* [Object correspondence data]
────

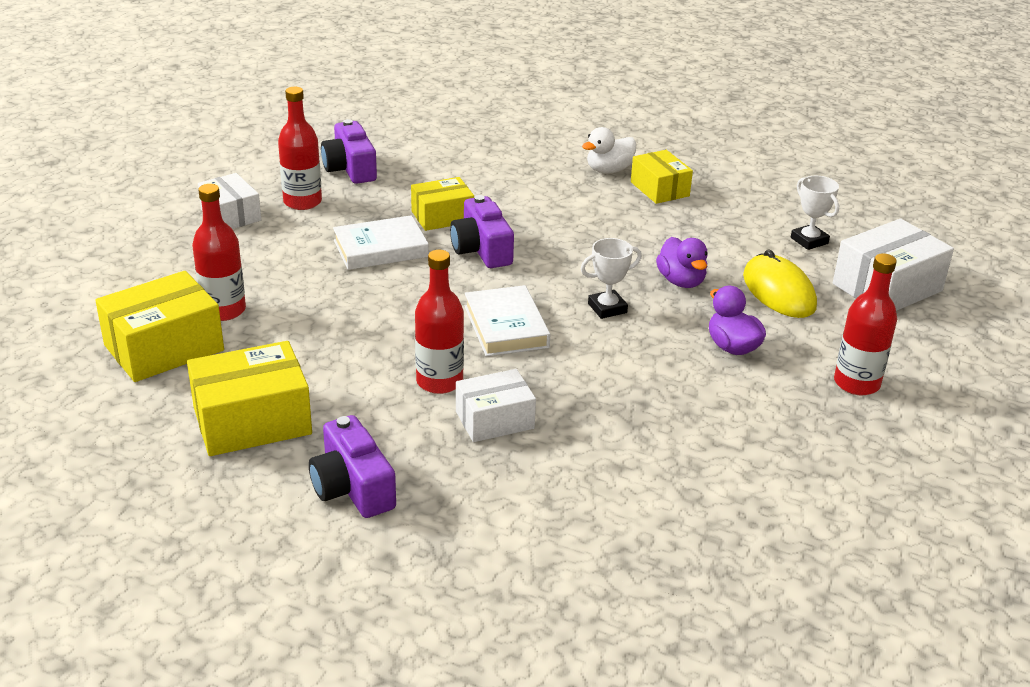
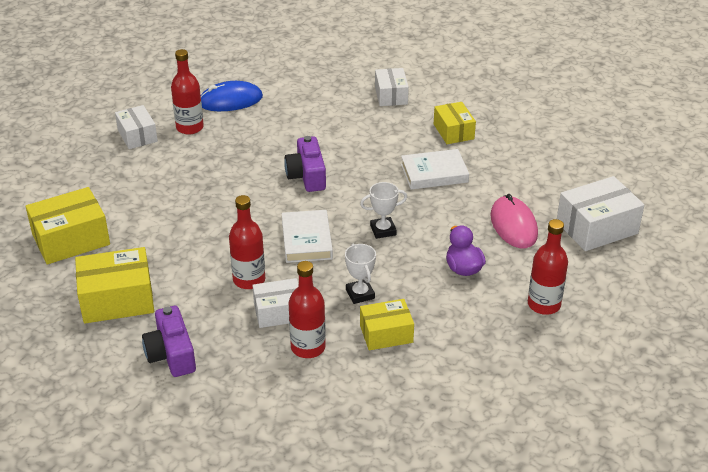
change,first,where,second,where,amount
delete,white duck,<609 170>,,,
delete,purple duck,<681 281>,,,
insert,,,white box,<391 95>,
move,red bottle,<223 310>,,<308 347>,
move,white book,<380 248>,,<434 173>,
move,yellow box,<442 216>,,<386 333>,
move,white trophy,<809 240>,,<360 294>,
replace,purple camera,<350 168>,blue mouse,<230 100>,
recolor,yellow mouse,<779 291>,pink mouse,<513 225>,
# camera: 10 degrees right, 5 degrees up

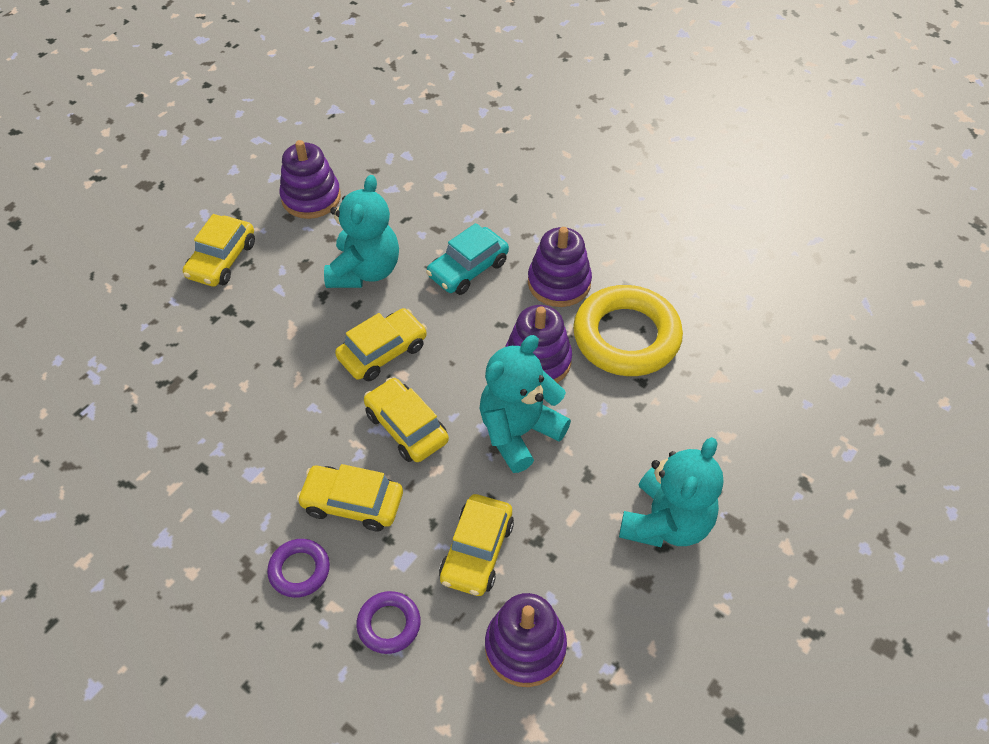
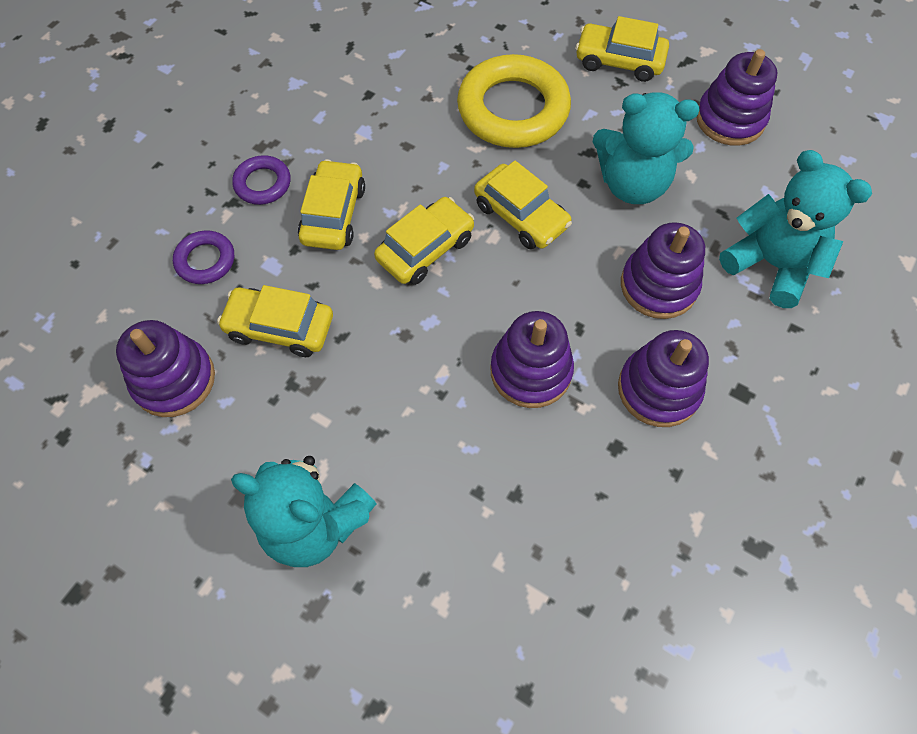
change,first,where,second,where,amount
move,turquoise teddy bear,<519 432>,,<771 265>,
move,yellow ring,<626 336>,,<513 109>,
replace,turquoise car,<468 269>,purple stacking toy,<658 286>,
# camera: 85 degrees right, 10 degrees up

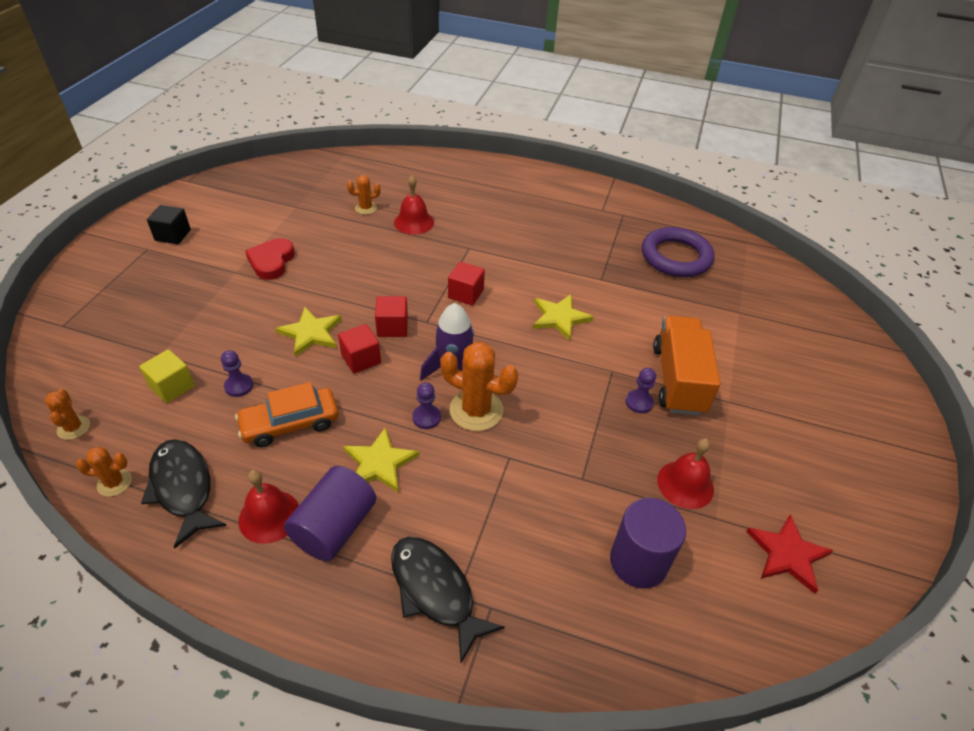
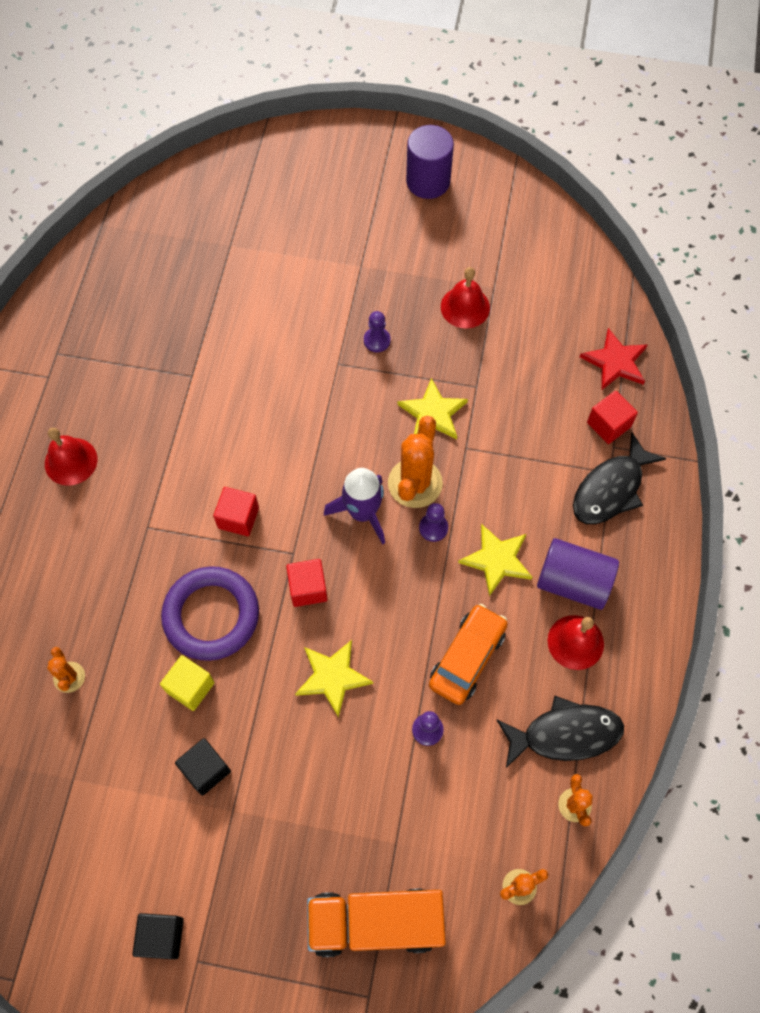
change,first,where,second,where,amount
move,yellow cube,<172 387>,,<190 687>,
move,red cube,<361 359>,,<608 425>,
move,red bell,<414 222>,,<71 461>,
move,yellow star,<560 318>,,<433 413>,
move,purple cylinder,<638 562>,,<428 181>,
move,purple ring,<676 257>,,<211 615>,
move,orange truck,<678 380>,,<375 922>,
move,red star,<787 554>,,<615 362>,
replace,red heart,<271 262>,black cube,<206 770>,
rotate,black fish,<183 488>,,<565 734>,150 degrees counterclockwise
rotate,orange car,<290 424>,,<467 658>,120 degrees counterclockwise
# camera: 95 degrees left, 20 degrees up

────

* [What the exercise asks]
Give back all of the entries verbatim, but without pictures.

* [Task solution]
change,first,where,second,where,amount
delete,white duck,<609 170>,,,
delete,purple duck,<681 281>,,,
insert,,,white box,<391 95>,
move,red bottle,<223 310>,,<308 347>,
move,white book,<380 248>,,<434 173>,
move,yellow box,<442 216>,,<386 333>,
move,white trophy,<809 240>,,<360 294>,
replace,purple camera,<350 168>,blue mouse,<230 100>,
recolor,yellow mouse,<779 291>,pink mouse,<513 225>,
# camera: 10 degrees right, 5 degrees up

change,first,where,second,where,amount
move,turquoise teddy bear,<519 432>,,<771 265>,
move,yellow ring,<626 336>,,<513 109>,
replace,turquoise car,<468 269>,purple stacking toy,<658 286>,
# camera: 85 degrees right, 10 degrees up

change,first,where,second,where,amount
move,yellow cube,<172 387>,,<190 687>,
move,red cube,<361 359>,,<608 425>,
move,red bell,<414 222>,,<71 461>,
move,yellow star,<560 318>,,<433 413>,
move,purple cylinder,<638 562>,,<428 181>,
move,purple ring,<676 257>,,<211 615>,
move,orange truck,<678 380>,,<375 922>,
move,red star,<787 554>,,<615 362>,
replace,red heart,<271 262>,black cube,<206 770>,
rotate,black fish,<183 488>,,<565 734>,150 degrees counterclockwise
rotate,orange car,<290 424>,,<467 658>,120 degrees counterclockwise
# camera: 95 degrees left, 20 degrees up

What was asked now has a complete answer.